- Opening Delimiter -
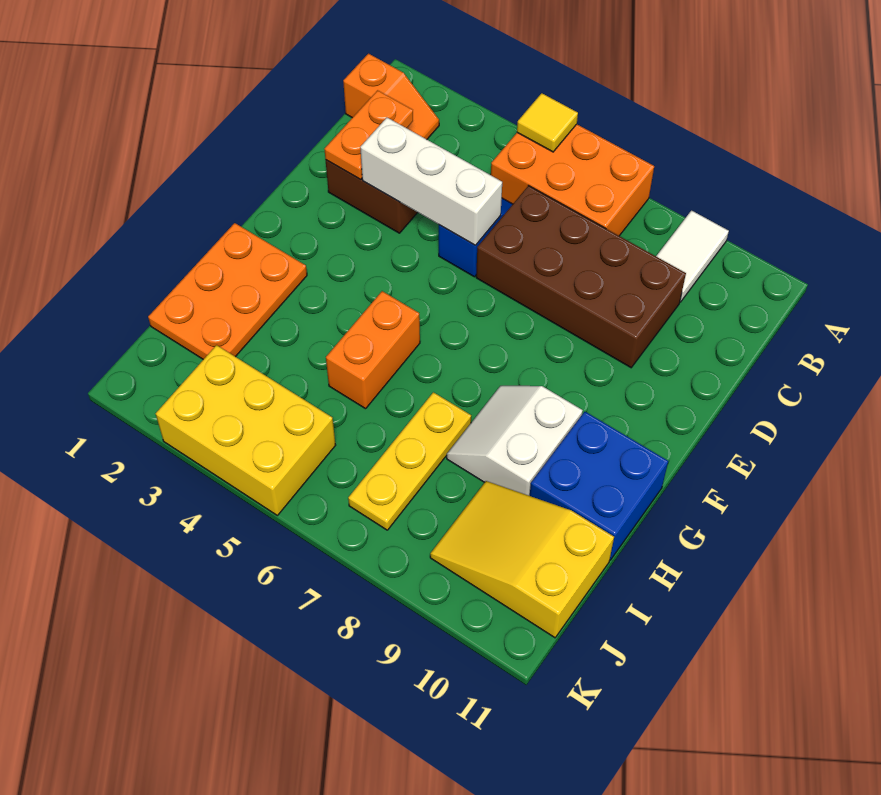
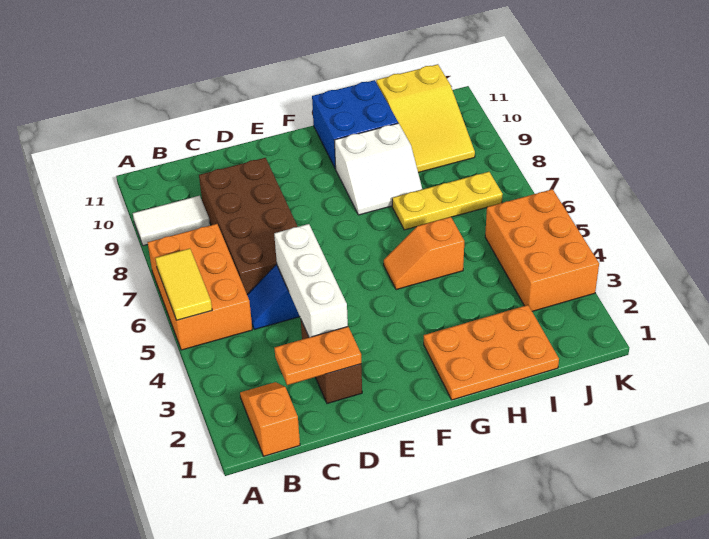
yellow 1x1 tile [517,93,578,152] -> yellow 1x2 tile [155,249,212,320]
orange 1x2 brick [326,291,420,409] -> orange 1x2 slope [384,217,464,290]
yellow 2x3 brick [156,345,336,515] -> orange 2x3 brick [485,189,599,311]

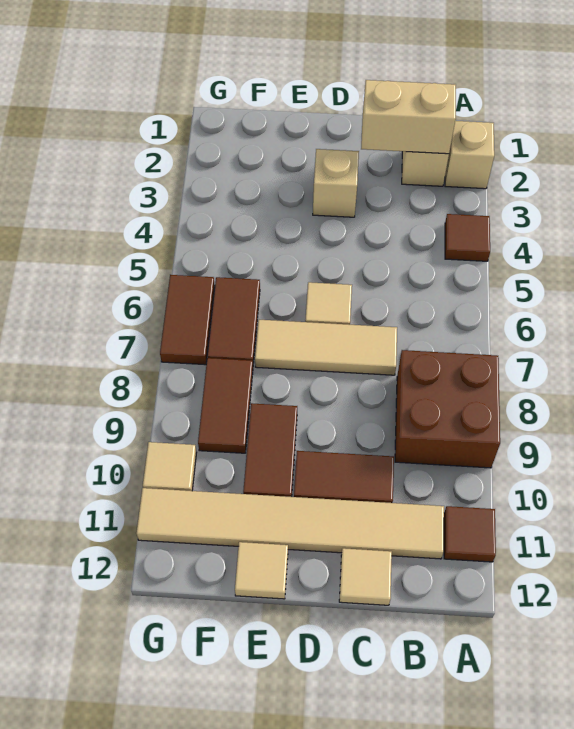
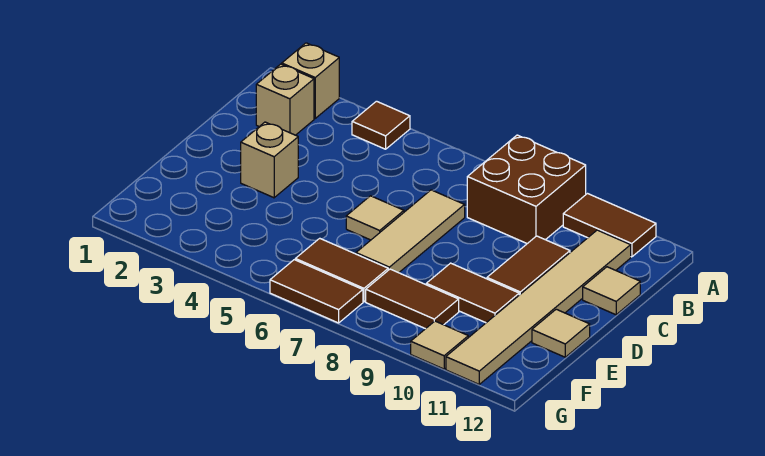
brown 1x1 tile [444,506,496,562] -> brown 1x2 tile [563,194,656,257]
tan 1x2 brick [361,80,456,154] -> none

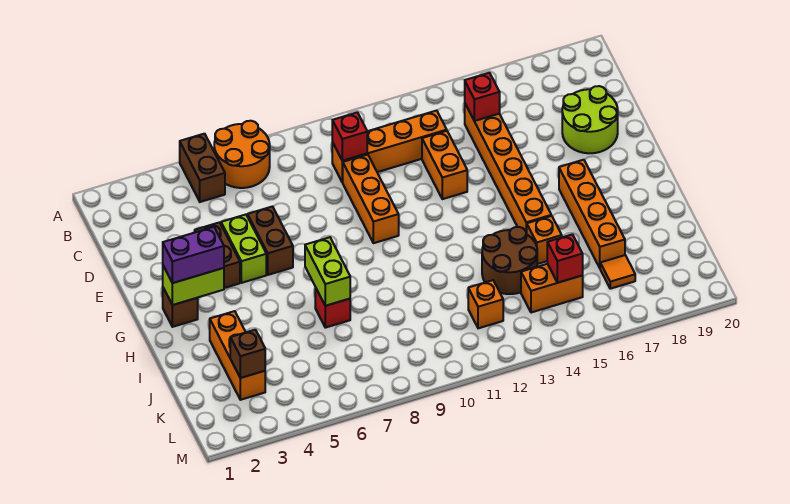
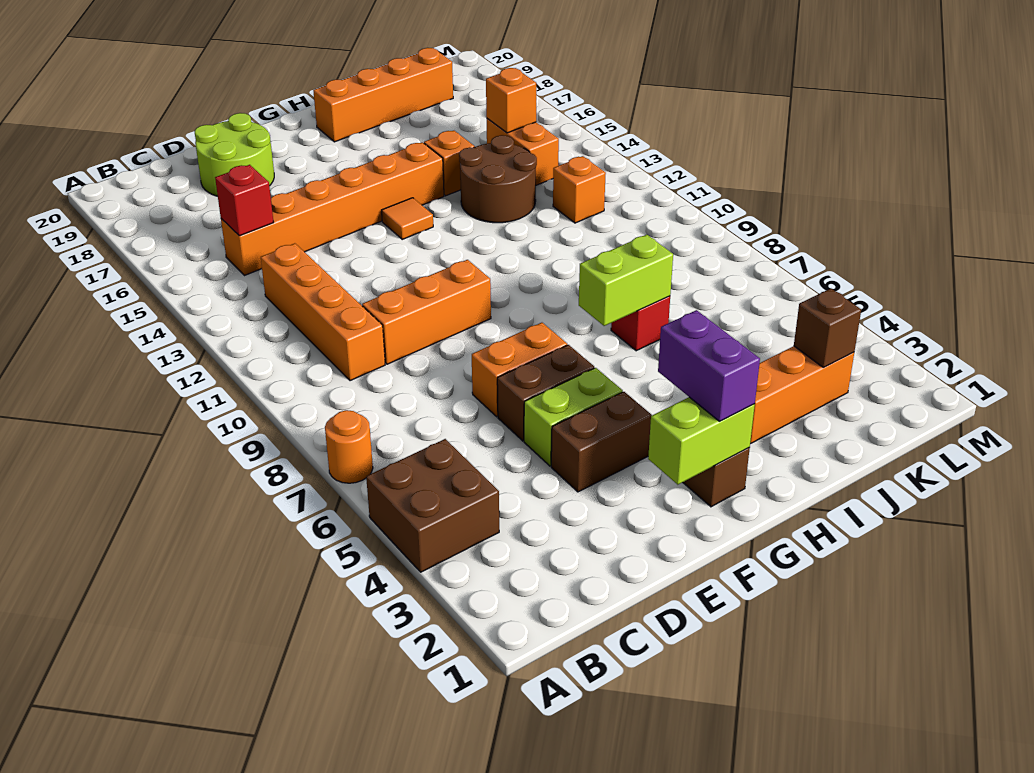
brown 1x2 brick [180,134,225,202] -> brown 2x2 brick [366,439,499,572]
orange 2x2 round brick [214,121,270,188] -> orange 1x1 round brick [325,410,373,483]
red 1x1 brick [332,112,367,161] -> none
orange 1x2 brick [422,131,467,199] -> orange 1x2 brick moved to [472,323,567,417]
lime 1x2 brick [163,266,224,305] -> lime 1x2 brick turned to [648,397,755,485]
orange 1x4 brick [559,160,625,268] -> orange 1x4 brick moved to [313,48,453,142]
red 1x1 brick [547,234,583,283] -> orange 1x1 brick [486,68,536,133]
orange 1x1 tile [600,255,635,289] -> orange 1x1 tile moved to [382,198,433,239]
- Closing Delimiter -
### Goal of the exercise:
To complete the exercise, return the listing above exactly and omit its pictures.

### Answer space:
yellow 1x1 tile [517,93,578,152] -> yellow 1x2 tile [155,249,212,320]
orange 1x2 brick [326,291,420,409] -> orange 1x2 slope [384,217,464,290]
yellow 2x3 brick [156,345,336,515] -> orange 2x3 brick [485,189,599,311]

brown 1x1 tile [444,506,496,562] -> brown 1x2 tile [563,194,656,257]
tan 1x2 brick [361,80,456,154] -> none

brown 1x2 brick [180,134,225,202] -> brown 2x2 brick [366,439,499,572]
orange 2x2 round brick [214,121,270,188] -> orange 1x1 round brick [325,410,373,483]
red 1x1 brick [332,112,367,161] -> none
orange 1x2 brick [422,131,467,199] -> orange 1x2 brick moved to [472,323,567,417]
lime 1x2 brick [163,266,224,305] -> lime 1x2 brick turned to [648,397,755,485]
orange 1x4 brick [559,160,625,268] -> orange 1x4 brick moved to [313,48,453,142]
red 1x1 brick [547,234,583,283] -> orange 1x1 brick [486,68,536,133]
orange 1x1 tile [600,255,635,289] -> orange 1x1 tile moved to [382,198,433,239]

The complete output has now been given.